§ WHAT TO DO
Copy all the lines of the data that include the word "brick".

Start of EXERCISE DATA

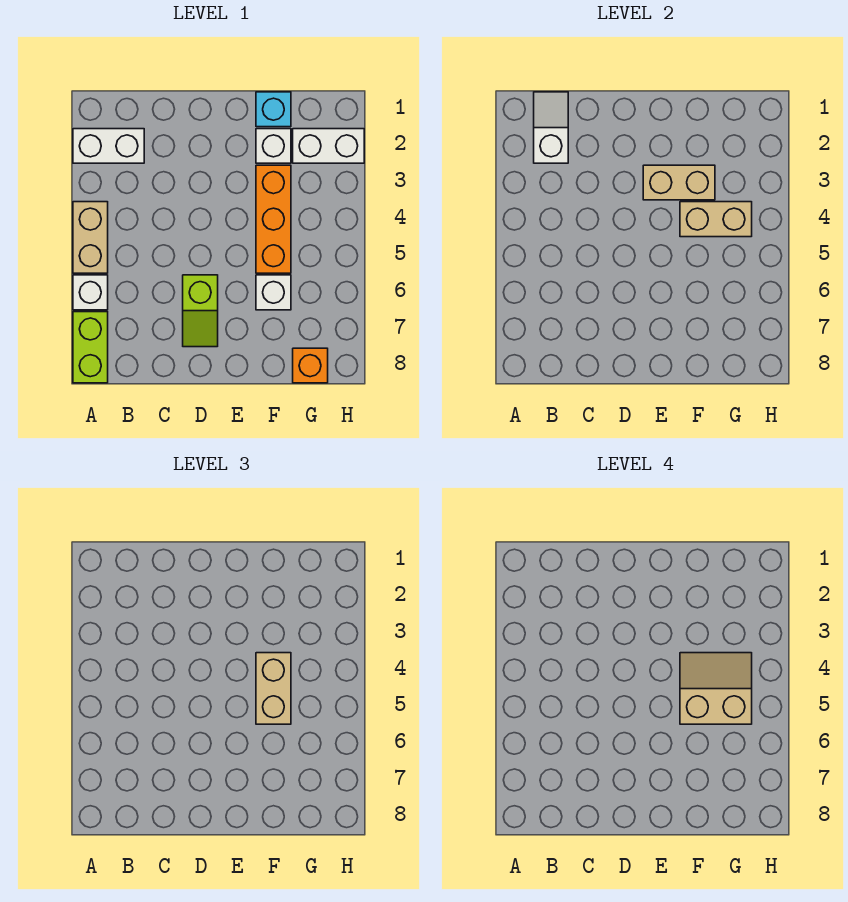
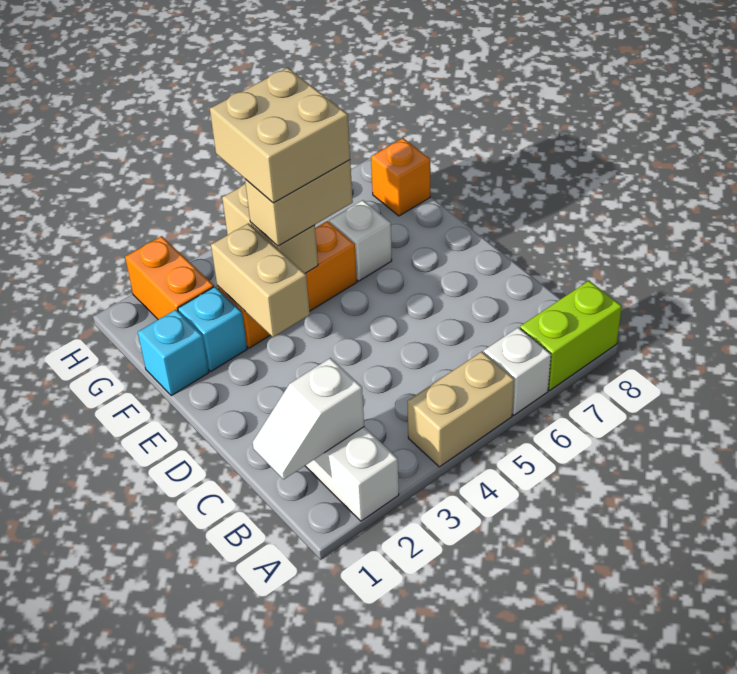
lime slope D6:D7 level 1 top 6 -> none
white brick F2 level 1 -> cyan brick F2 level 1
tan slope F4:G5 level 4 top 5 -> tan brick F4:G5 level 4
white brick G2:H2 level 1 -> orange brick G2:H2 level 1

End of EXERCISE DATA

§ SOLVED EXERCISE
white brick F2 level 1 -> cyan brick F2 level 1
tan slope F4:G5 level 4 top 5 -> tan brick F4:G5 level 4
white brick G2:H2 level 1 -> orange brick G2:H2 level 1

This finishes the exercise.